TASK INSTRUCTIONS.
Each entry below is to be duplicated precisely.
....
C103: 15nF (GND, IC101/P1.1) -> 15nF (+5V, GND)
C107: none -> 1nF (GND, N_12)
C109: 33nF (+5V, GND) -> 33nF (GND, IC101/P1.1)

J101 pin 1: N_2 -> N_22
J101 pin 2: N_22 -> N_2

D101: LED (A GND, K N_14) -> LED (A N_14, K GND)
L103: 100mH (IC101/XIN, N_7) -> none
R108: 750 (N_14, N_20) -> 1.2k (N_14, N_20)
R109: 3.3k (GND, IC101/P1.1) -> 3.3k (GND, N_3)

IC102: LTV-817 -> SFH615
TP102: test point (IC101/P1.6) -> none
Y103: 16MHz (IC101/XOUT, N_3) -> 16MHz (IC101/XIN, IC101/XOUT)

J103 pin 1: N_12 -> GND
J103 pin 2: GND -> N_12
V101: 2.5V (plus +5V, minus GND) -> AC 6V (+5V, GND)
....
TASK RESULT.
C103: 15nF (GND, IC101/P1.1) -> 15nF (+5V, GND)
C107: none -> 1nF (GND, N_12)
C109: 33nF (+5V, GND) -> 33nF (GND, IC101/P1.1)

J101 pin 1: N_2 -> N_22
J101 pin 2: N_22 -> N_2

D101: LED (A GND, K N_14) -> LED (A N_14, K GND)
L103: 100mH (IC101/XIN, N_7) -> none
R108: 750 (N_14, N_20) -> 1.2k (N_14, N_20)
R109: 3.3k (GND, IC101/P1.1) -> 3.3k (GND, N_3)

IC102: LTV-817 -> SFH615
TP102: test point (IC101/P1.6) -> none
Y103: 16MHz (IC101/XOUT, N_3) -> 16MHz (IC101/XIN, IC101/XOUT)

J103 pin 1: N_12 -> GND
J103 pin 2: GND -> N_12
V101: 2.5V (plus +5V, minus GND) -> AC 6V (+5V, GND)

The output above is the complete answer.